◆ GOAL OF THE EXERCISE
When you reach the line containing "312 to 408 217" in the entries below, begin reproducing lines exactly, and stop once the line containing "- TurquoiseSpool 171 653" is done.

Dataset excerpts:
'''

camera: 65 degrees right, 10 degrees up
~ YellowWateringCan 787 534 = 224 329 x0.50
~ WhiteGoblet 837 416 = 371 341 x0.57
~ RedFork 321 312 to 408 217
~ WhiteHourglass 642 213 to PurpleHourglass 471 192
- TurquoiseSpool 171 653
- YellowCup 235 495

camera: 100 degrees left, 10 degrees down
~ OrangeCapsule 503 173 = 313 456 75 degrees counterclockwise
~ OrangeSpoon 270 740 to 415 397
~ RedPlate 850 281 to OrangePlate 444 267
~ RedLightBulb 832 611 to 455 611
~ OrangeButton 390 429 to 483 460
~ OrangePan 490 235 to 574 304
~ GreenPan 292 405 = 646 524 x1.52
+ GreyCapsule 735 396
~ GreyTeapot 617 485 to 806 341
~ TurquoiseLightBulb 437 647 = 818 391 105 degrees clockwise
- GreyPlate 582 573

'''
'''

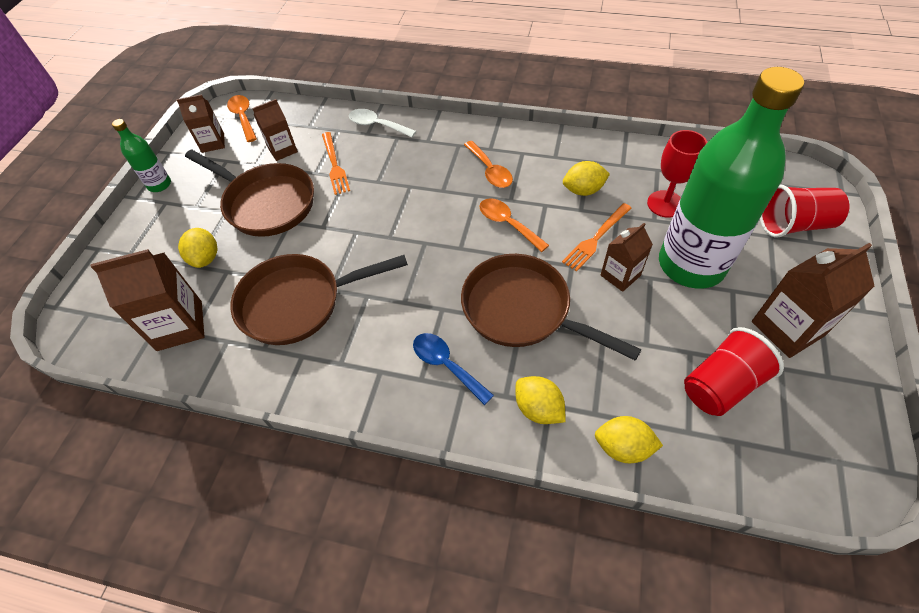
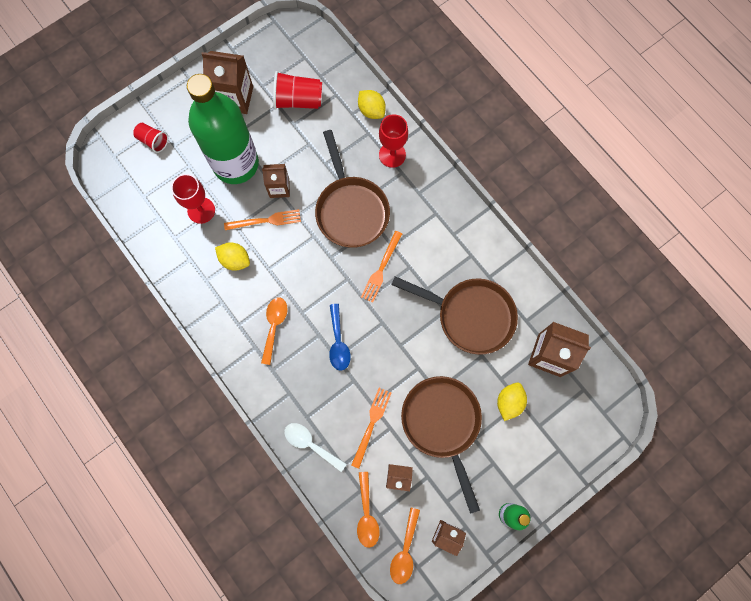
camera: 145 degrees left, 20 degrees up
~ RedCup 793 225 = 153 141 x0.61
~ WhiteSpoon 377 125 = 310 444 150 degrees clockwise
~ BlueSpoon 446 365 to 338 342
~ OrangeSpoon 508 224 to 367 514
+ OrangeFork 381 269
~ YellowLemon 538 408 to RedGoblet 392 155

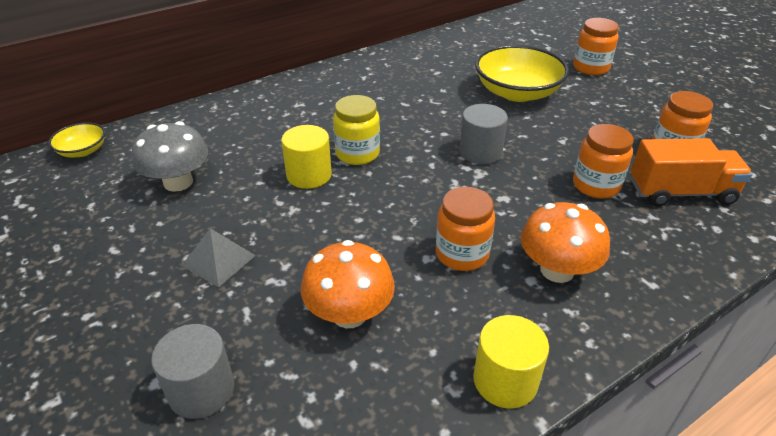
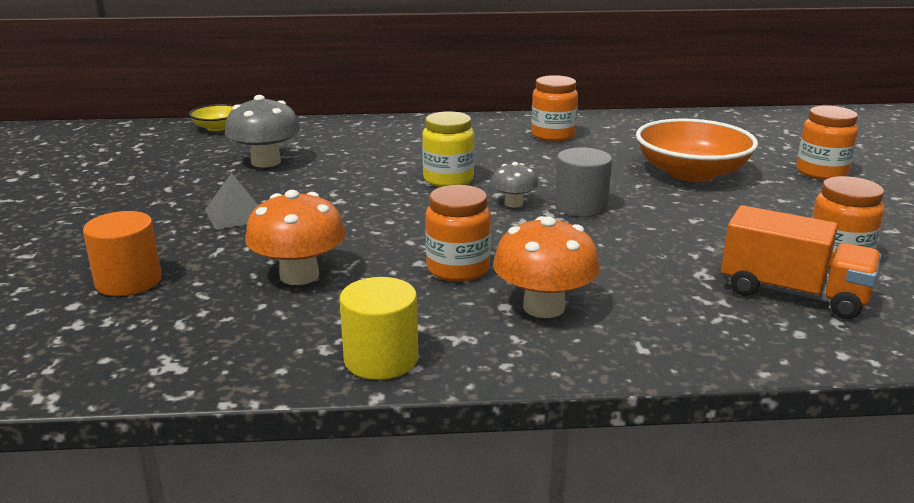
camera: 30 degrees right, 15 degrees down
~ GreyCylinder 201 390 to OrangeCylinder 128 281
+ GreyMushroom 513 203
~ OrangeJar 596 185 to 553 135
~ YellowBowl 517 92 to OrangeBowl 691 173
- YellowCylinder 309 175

'''

◆ OUTPUT FOR THIS EXERCISE
~ RedFork 321 312 to 408 217
~ WhiteHourglass 642 213 to PurpleHourglass 471 192
- TurquoiseSpool 171 653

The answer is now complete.